Pull every line holding the word "AGND" from the data below and copy it.

(Entries shown begins)

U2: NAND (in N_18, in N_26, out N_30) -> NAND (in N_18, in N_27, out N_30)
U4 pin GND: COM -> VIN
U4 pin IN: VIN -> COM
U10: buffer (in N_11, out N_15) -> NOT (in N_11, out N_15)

(Entries shown ends)
(Entries shown begins)

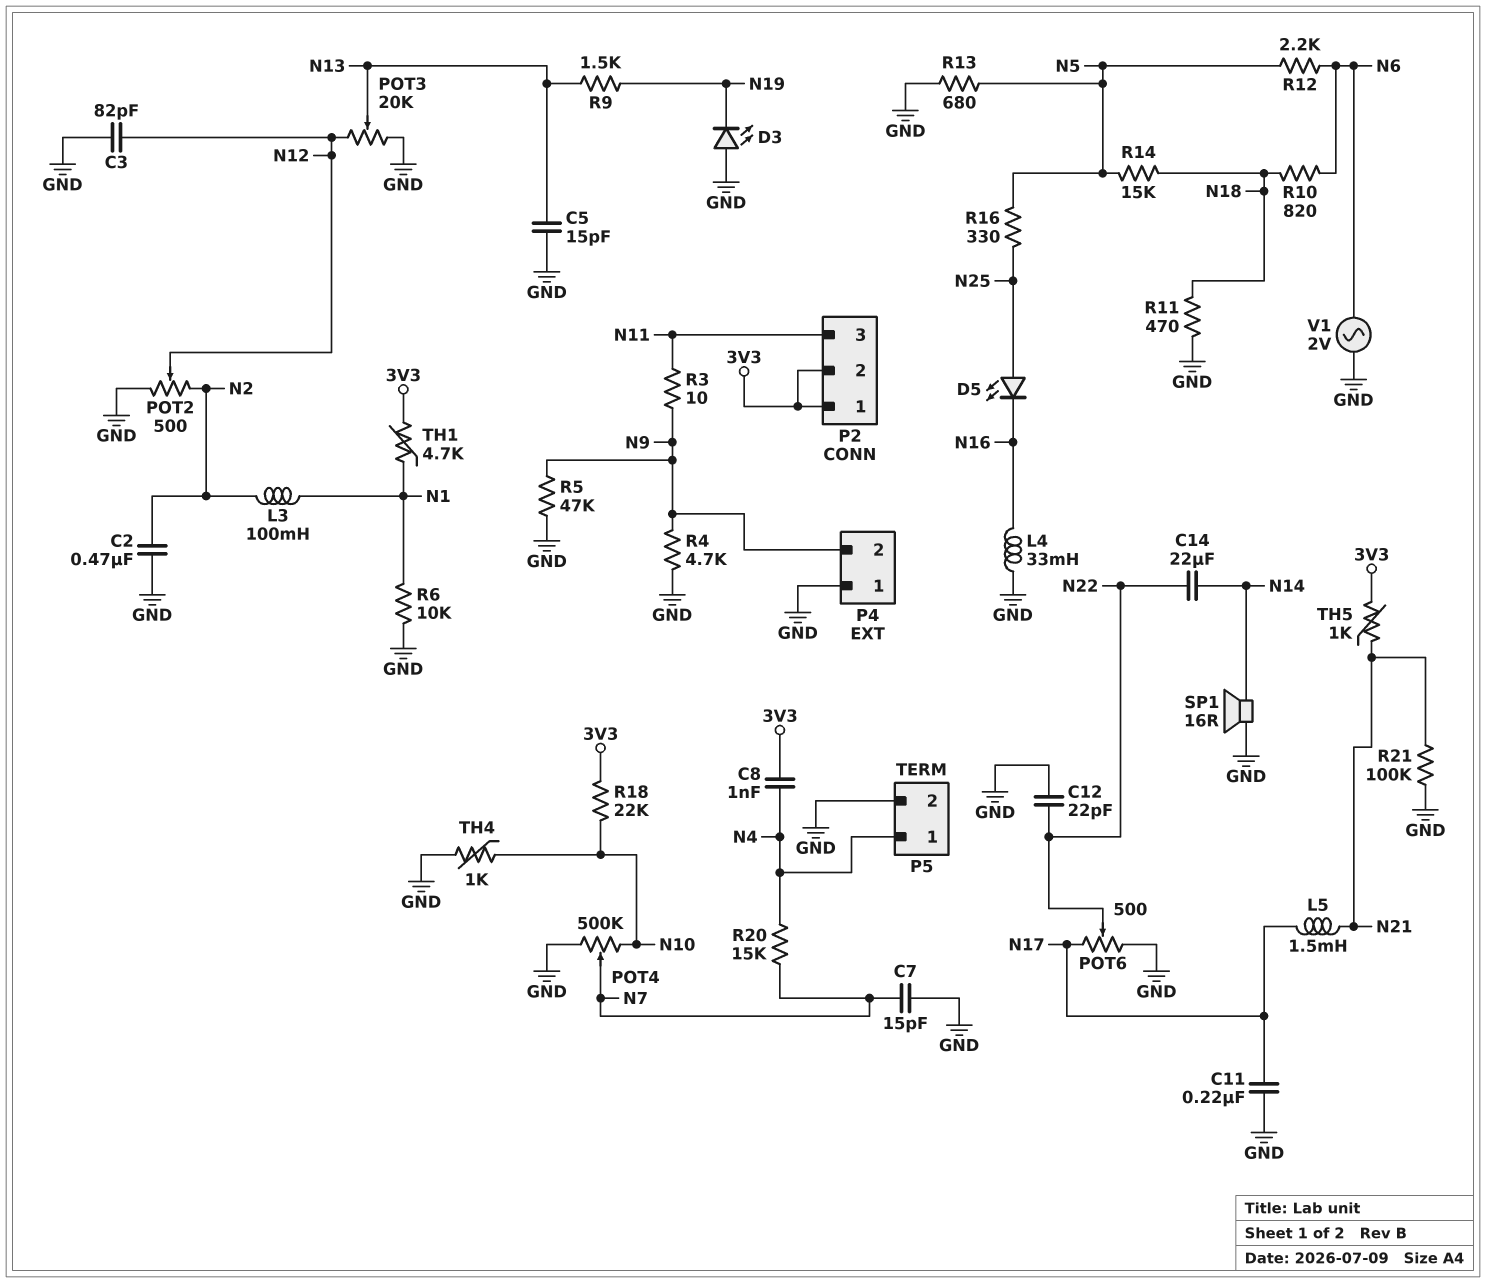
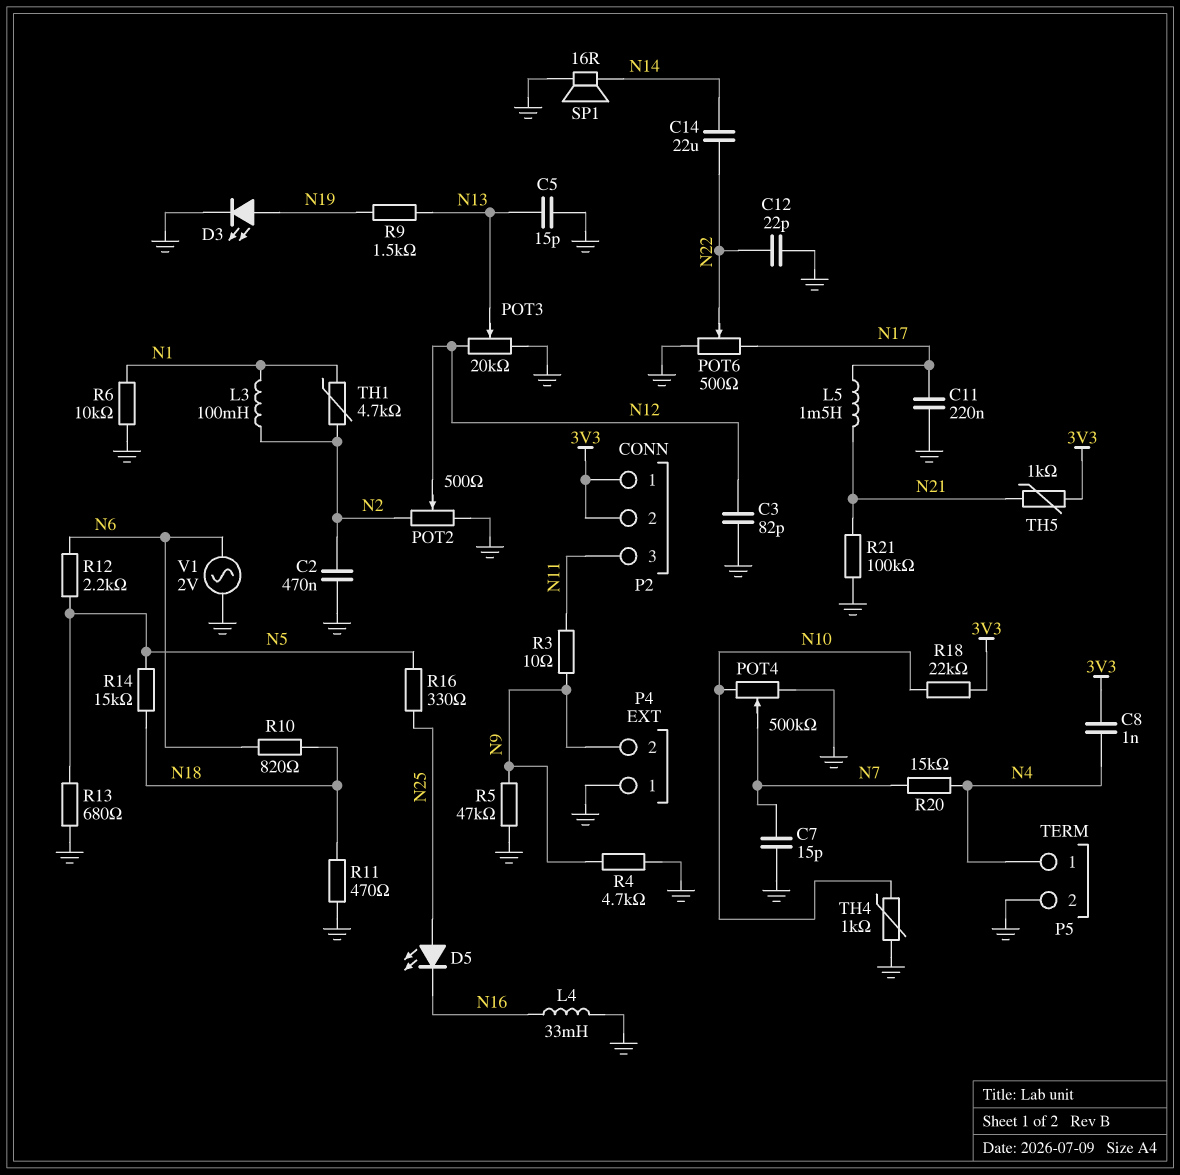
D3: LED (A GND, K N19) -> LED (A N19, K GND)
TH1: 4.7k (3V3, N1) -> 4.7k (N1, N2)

(Entries shown ends)
(Entries shown begins)

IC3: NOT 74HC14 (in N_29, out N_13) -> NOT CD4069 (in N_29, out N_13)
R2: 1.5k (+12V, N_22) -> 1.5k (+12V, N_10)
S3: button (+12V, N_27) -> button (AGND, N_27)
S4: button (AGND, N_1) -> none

(Entries shown ends)

** The completed task **
S3: button (+12V, N_27) -> button (AGND, N_27)
S4: button (AGND, N_1) -> none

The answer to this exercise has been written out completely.